• **Work order**
Would you please restate the data exactly as it stands, apart from the pictures?

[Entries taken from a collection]
=======
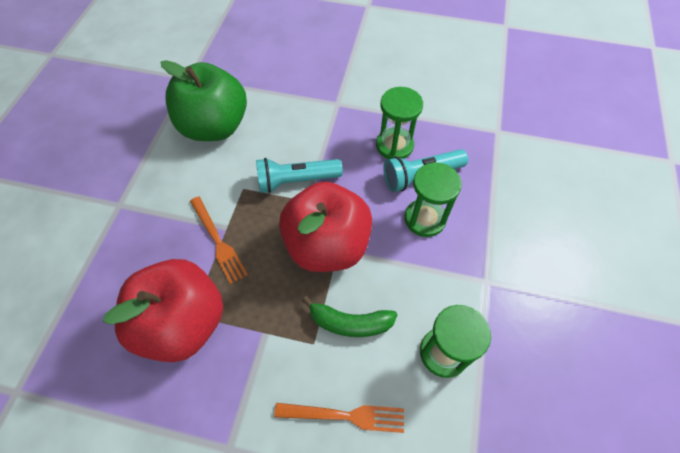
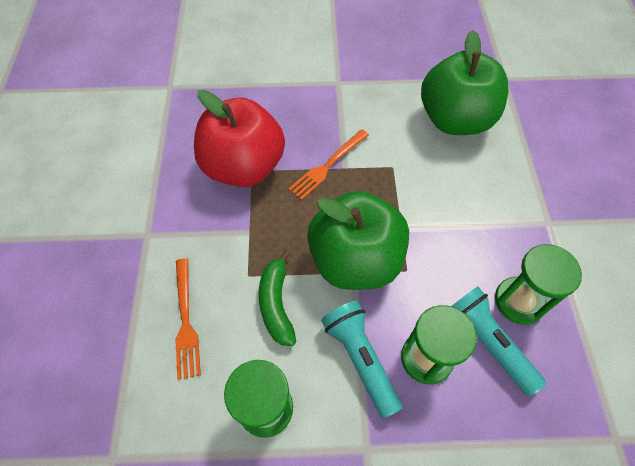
camera: 75 degrees right, 0 degrees up
turquoise flashlight [256,158,343,193] -> turquoise flashlight moved to [321,301,403,419]
red apple [279,182,372,272] -> green apple [307,191,409,290]

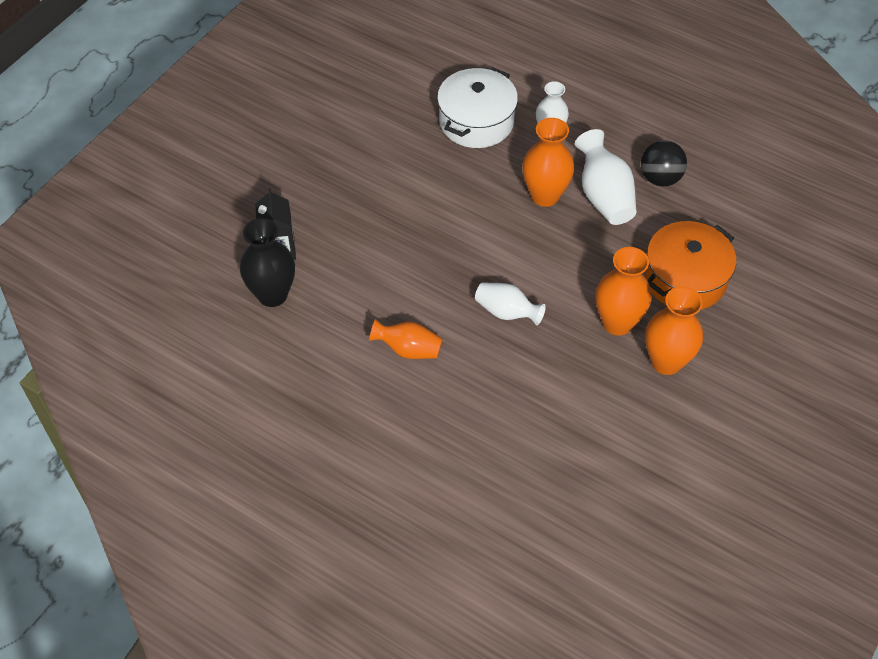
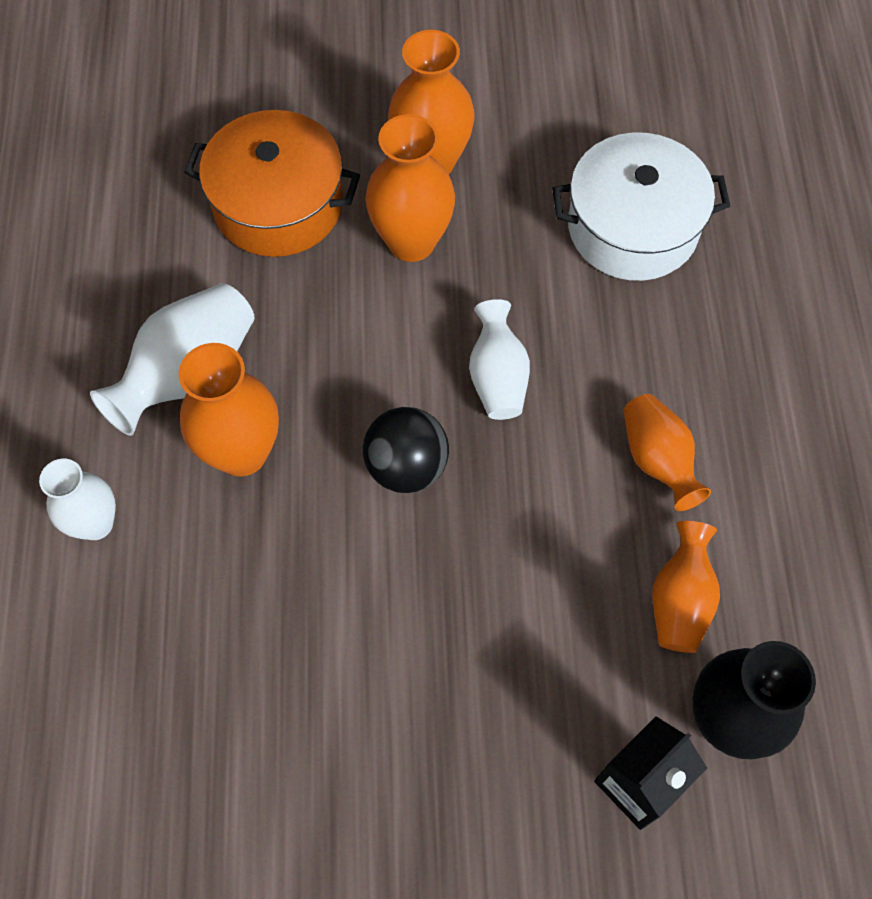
camera: 125 degrees left, 10 degrees up
white pot [437,67,518,148] -> white pot moved to [552,132,730,281]
black ball [641,140,687,186] -> black ball moved to [363,407,449,493]
none -> orange vase [652,521,720,653]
=======
• **Written response**
camera: 75 degrees right, 0 degrees up
turquoise flashlight [256,158,343,193] -> turquoise flashlight moved to [321,301,403,419]
red apple [279,182,372,272] -> green apple [307,191,409,290]

camera: 125 degrees left, 10 degrees up
white pot [437,67,518,148] -> white pot moved to [552,132,730,281]
black ball [641,140,687,186] -> black ball moved to [363,407,449,493]
none -> orange vase [652,521,720,653]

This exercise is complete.